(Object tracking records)
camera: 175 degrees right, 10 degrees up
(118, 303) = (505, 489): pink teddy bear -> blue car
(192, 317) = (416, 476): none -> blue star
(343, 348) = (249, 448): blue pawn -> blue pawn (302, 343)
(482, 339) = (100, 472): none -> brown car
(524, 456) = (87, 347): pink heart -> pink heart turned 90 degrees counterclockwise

* * *

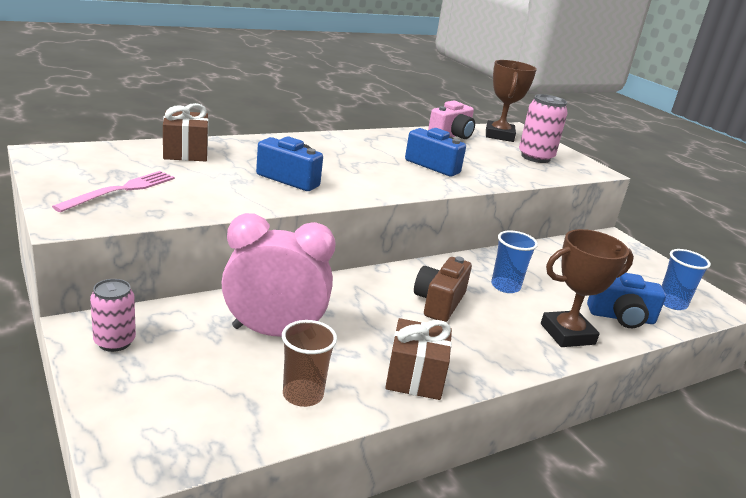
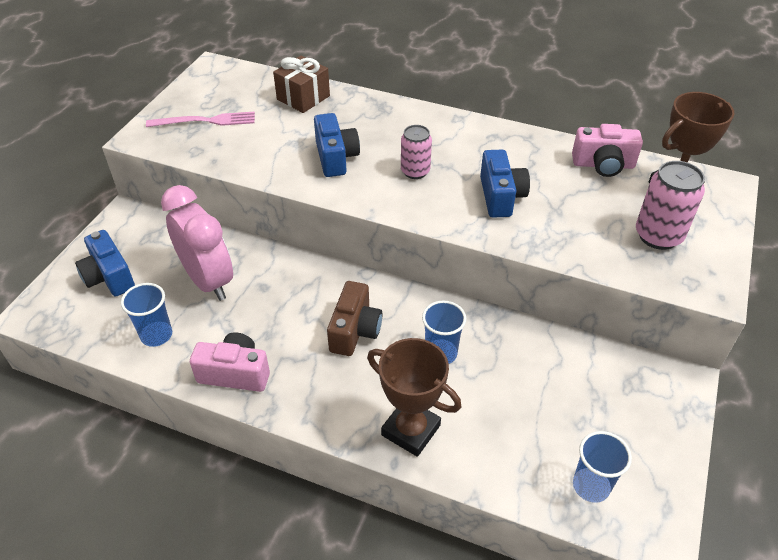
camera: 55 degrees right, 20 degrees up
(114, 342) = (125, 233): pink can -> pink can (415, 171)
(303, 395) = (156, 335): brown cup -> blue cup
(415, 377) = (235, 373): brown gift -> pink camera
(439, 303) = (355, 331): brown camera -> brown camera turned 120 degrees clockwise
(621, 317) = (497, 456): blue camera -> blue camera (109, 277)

*Exercise aim:*
Check each line above for the string "pink" and copy every line that has it.

*Expected output:*
(118, 303) = (505, 489): pink teddy bear -> blue car
(524, 456) = (87, 347): pink heart -> pink heart turned 90 degrees counterclockwise
(114, 342) = (125, 233): pink can -> pink can (415, 171)
(415, 377) = (235, 373): brown gift -> pink camera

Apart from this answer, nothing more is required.